#### Work item
Begin with the line in which "RELAY pin IN1: D2 -> D13" appears and end with the final line of the entries. Retype each one exactly and add nothing.

[Exercise materials Boundary: Start]

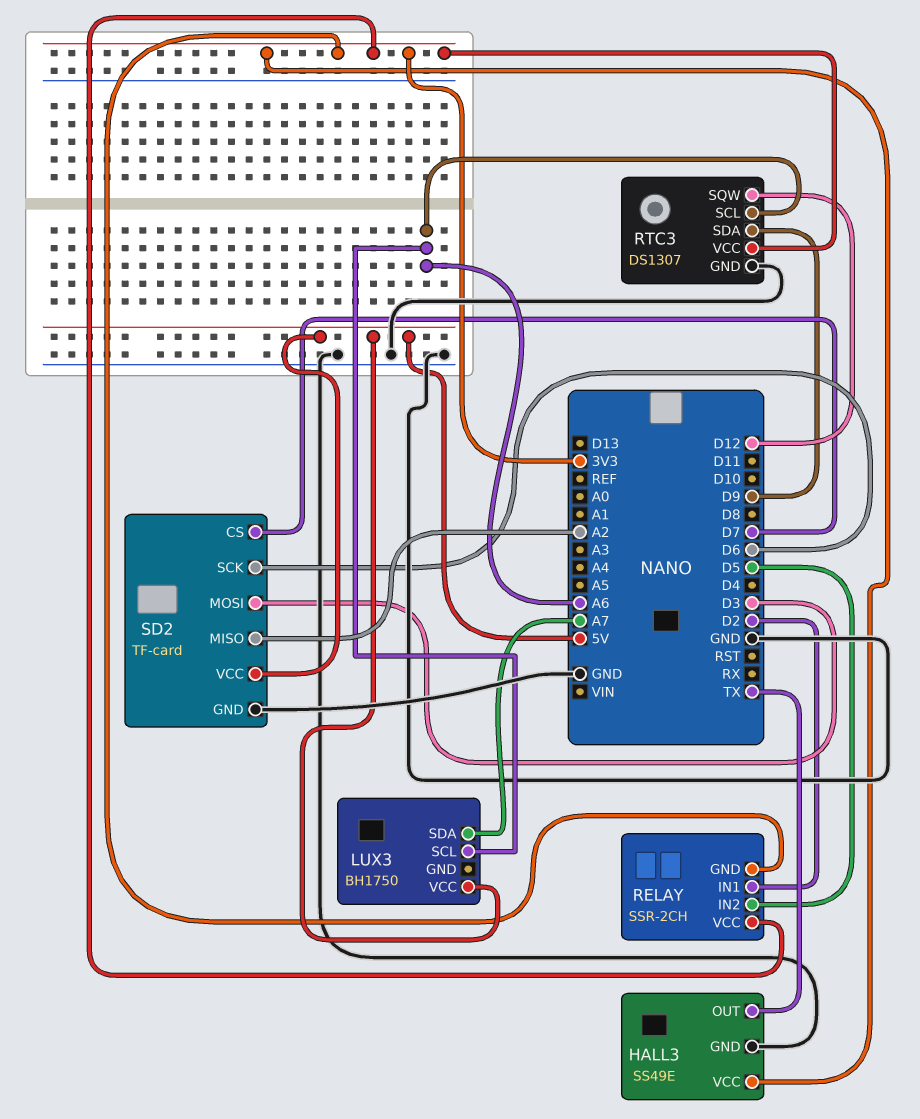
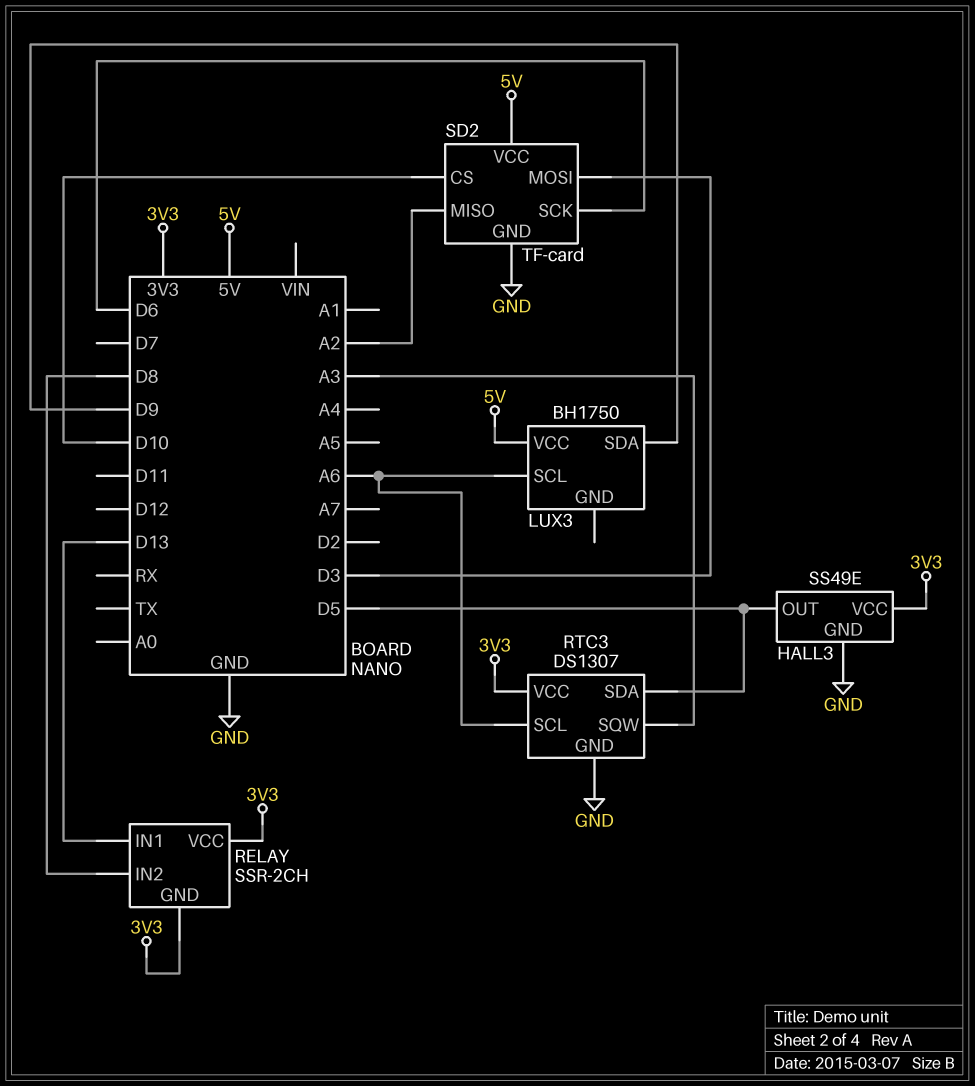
HALL3 pin OUT: TX -> D5
LUX3 pin SDA: A7 -> D9
RELAY pin IN1: D2 -> D13
RELAY pin IN2: D5 -> D8
RTC3 pin SDA: D9 -> D5
RTC3 pin SQW: D12 -> A3
SD2 pin CS: D7 -> D10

[Exercise materials Boundary: End]

#### Output
RELAY pin IN1: D2 -> D13
RELAY pin IN2: D5 -> D8
RTC3 pin SDA: D9 -> D5
RTC3 pin SQW: D12 -> A3
SD2 pin CS: D7 -> D10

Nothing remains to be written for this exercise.